## EXERCISE OBJECTIVE
Only one stretch of the data below is wanted: the lines from the one with "black goblet: 3 -> 2" through the one with "yellow apple: 4 -> 3", repeated exactly.

## EXERCISE INPUTS
※ ※ ※

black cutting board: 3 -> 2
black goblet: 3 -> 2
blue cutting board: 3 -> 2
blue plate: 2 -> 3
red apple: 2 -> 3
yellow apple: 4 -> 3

※ ※ ※

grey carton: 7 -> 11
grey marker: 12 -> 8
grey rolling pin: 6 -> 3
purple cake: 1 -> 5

※ ※ ※

## FINISHED EXERCISE
black goblet: 3 -> 2
blue cutting board: 3 -> 2
blue plate: 2 -> 3
red apple: 2 -> 3
yellow apple: 4 -> 3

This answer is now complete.